*Exercise details*:
Copy nothing but the lines below running from the line containing "camera: 75 degrees right, 5 degrees up" through the line containing "(372, 354) = (253, 309): green star -> none", both end lines included.

*Provided data*:
__________

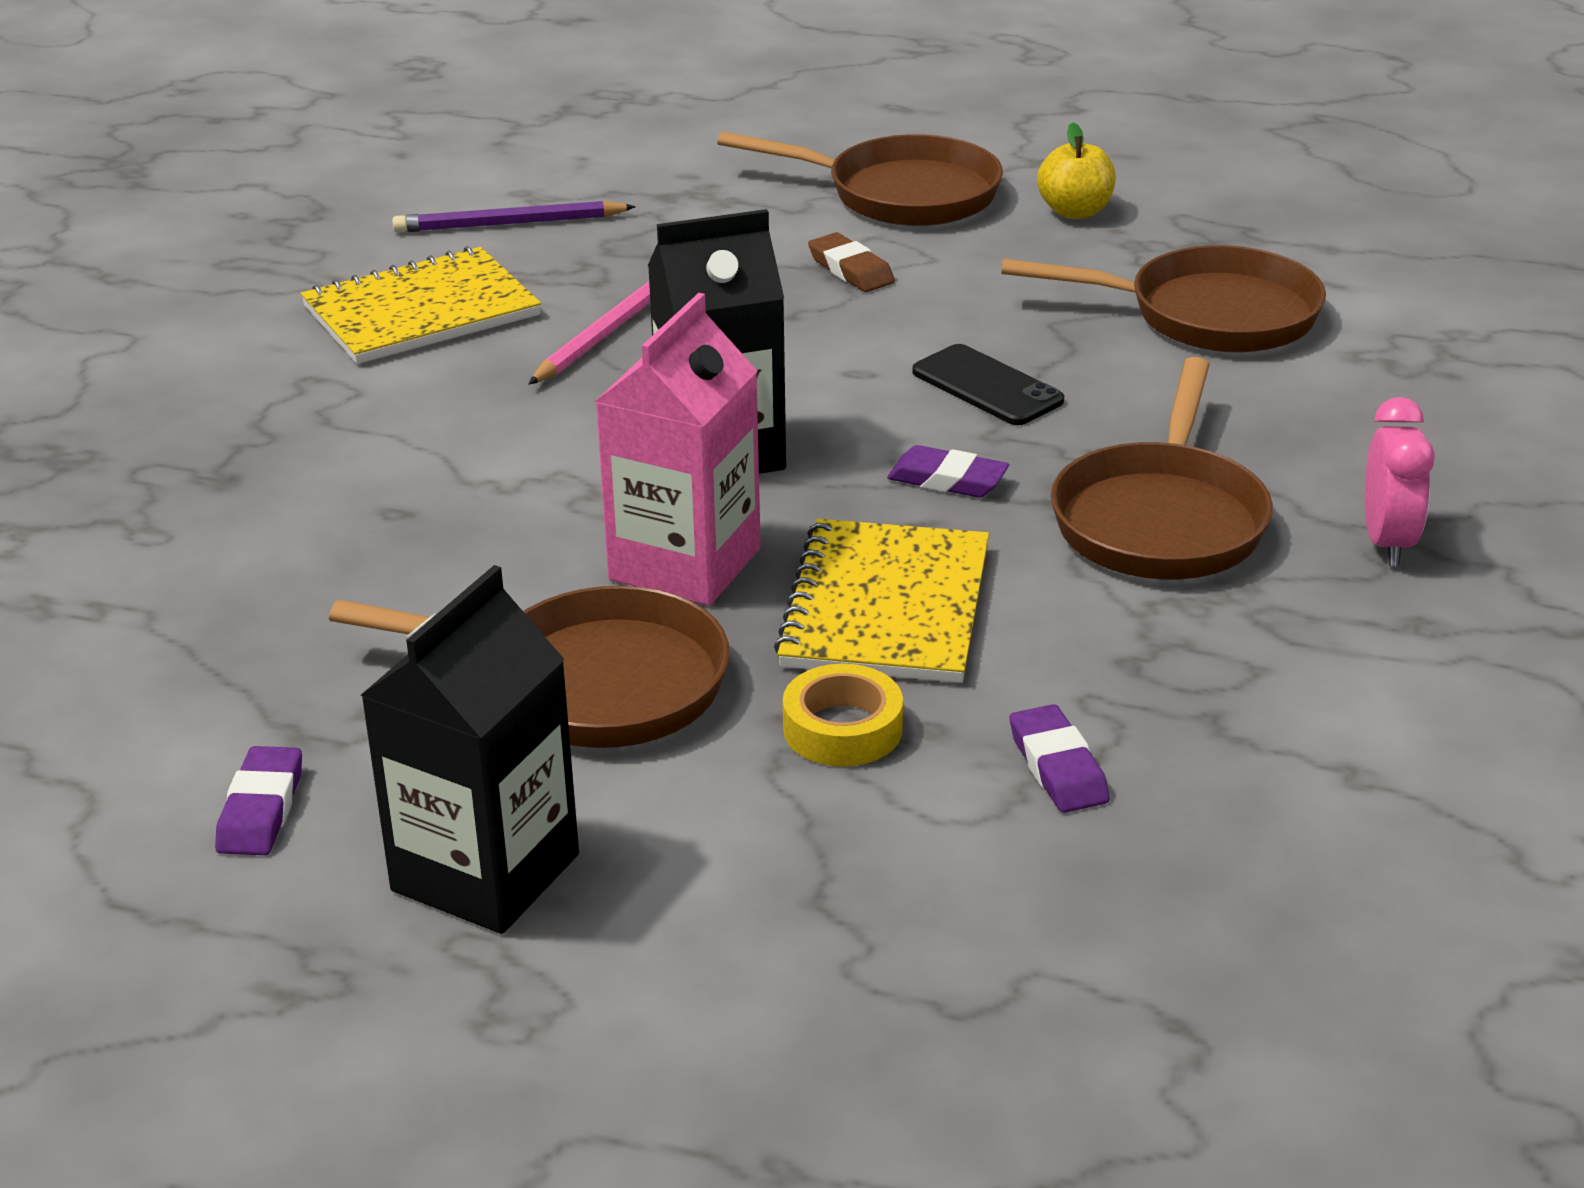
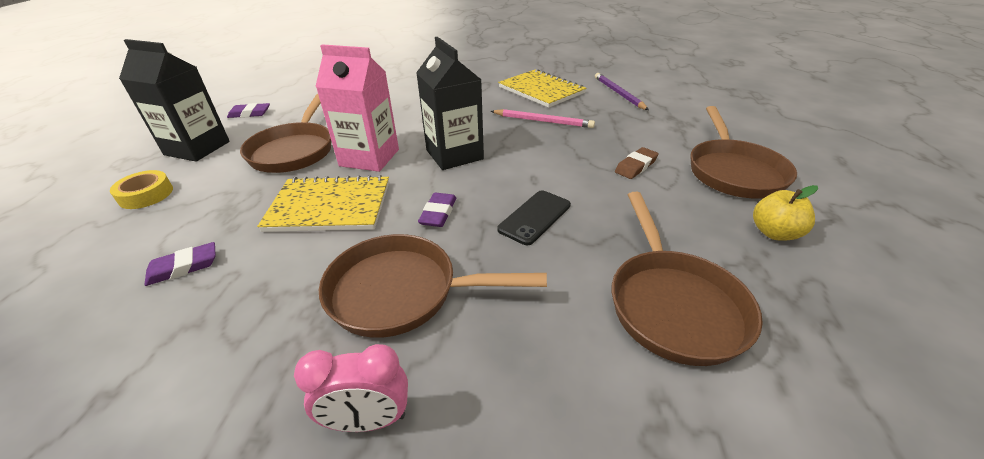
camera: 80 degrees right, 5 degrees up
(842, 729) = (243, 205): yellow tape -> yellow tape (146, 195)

__________

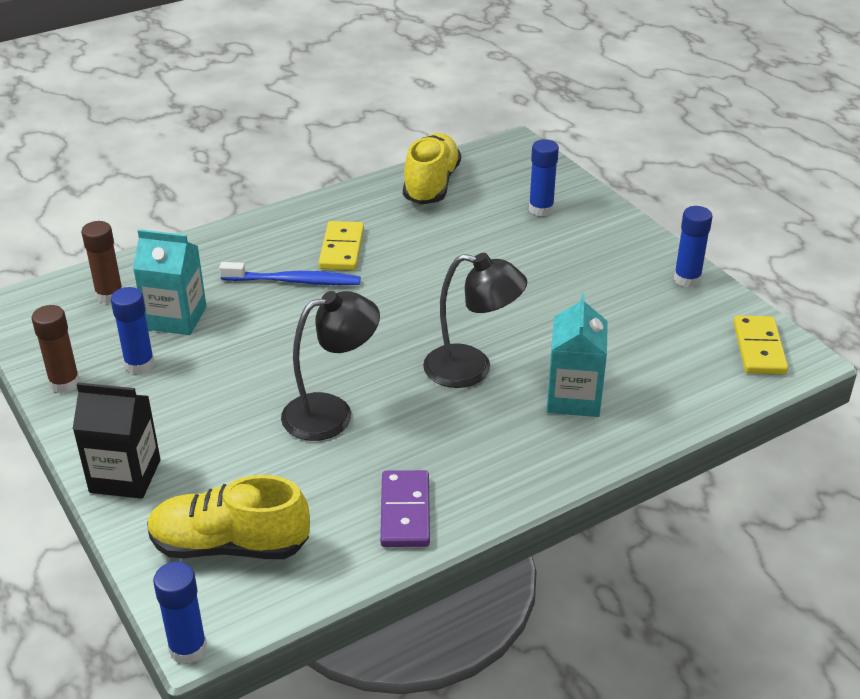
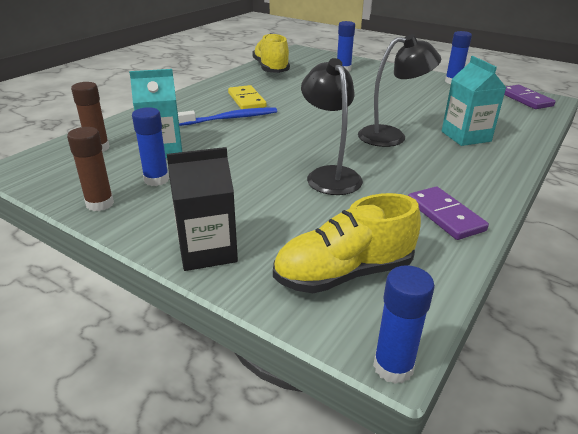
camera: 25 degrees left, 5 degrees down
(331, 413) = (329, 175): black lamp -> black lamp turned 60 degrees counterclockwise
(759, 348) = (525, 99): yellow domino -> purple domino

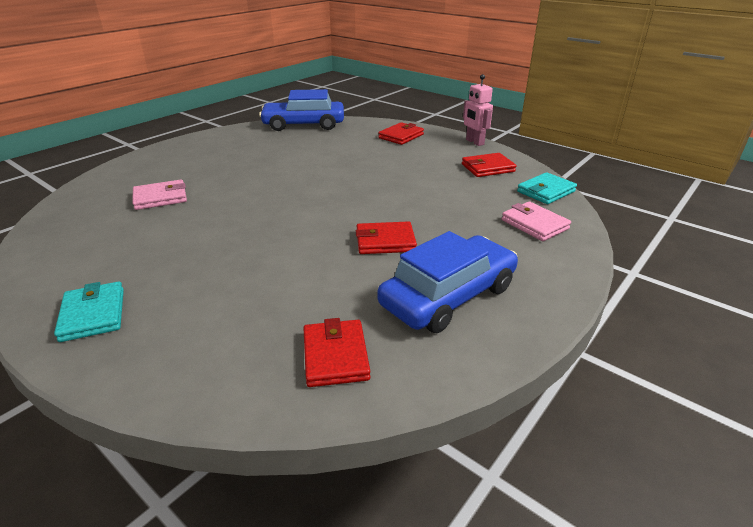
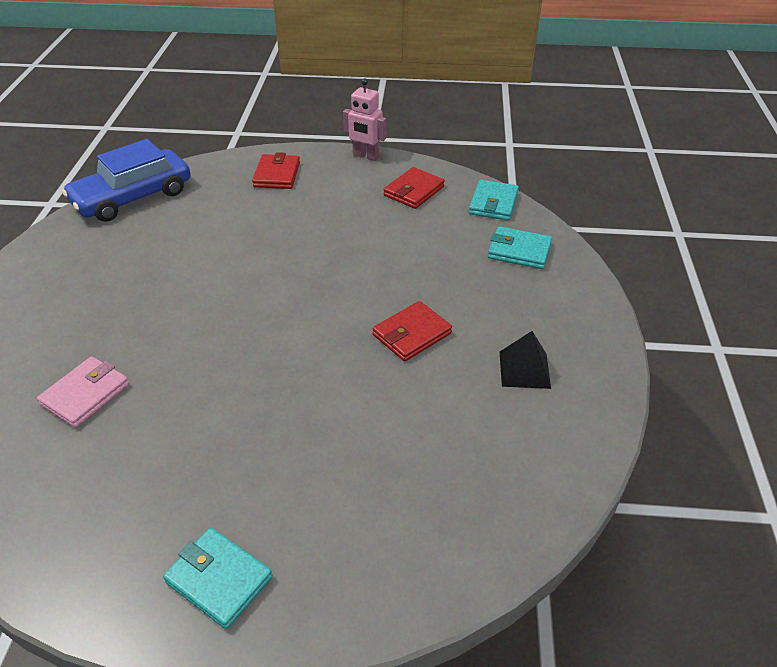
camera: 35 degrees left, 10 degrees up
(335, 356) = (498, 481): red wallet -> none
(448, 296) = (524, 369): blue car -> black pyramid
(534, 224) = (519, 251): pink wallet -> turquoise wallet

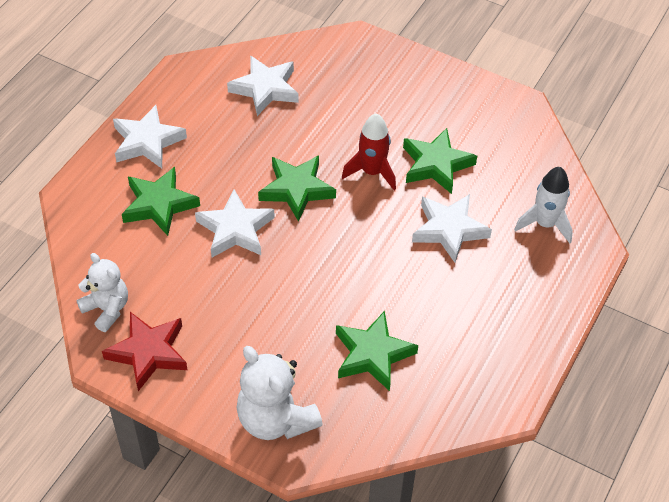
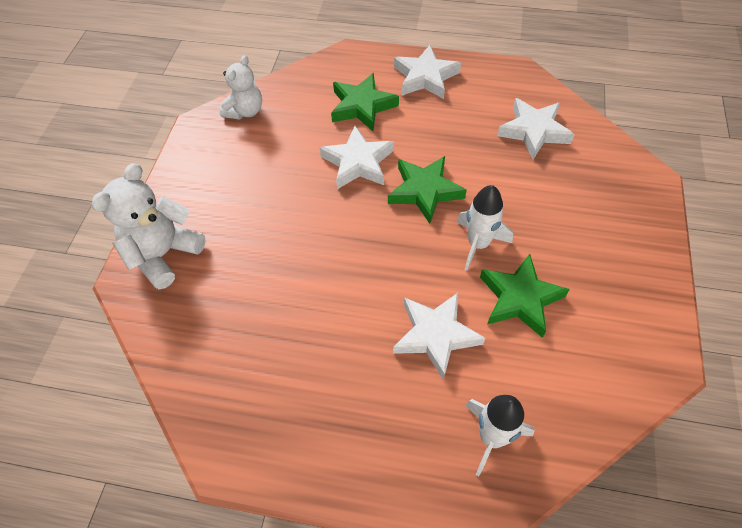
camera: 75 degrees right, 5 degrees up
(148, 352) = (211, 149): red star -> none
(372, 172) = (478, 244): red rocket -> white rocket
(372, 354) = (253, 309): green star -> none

__________

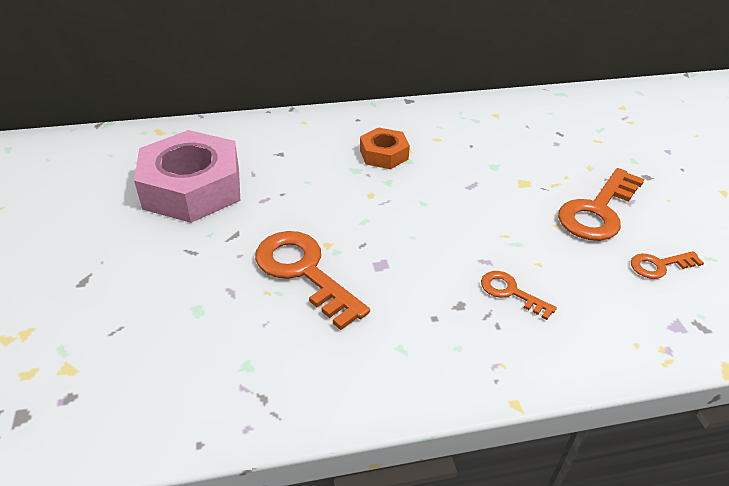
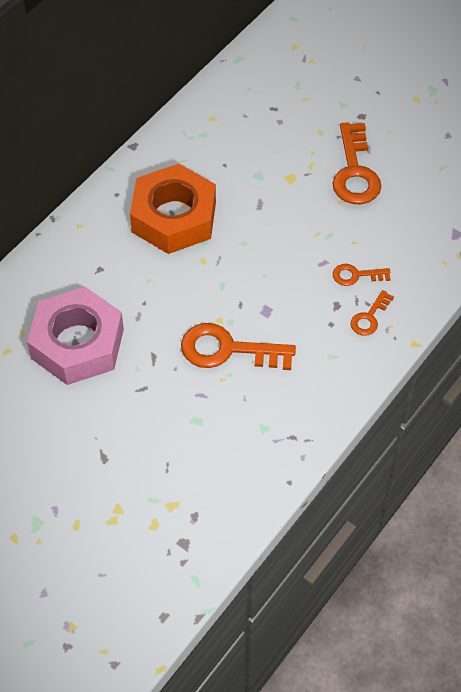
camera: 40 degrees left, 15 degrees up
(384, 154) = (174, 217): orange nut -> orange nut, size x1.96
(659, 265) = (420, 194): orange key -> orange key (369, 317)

__________

*Solution*:
camera: 75 degrees right, 5 degrees up
(148, 352) = (211, 149): red star -> none
(372, 172) = (478, 244): red rocket -> white rocket
(372, 354) = (253, 309): green star -> none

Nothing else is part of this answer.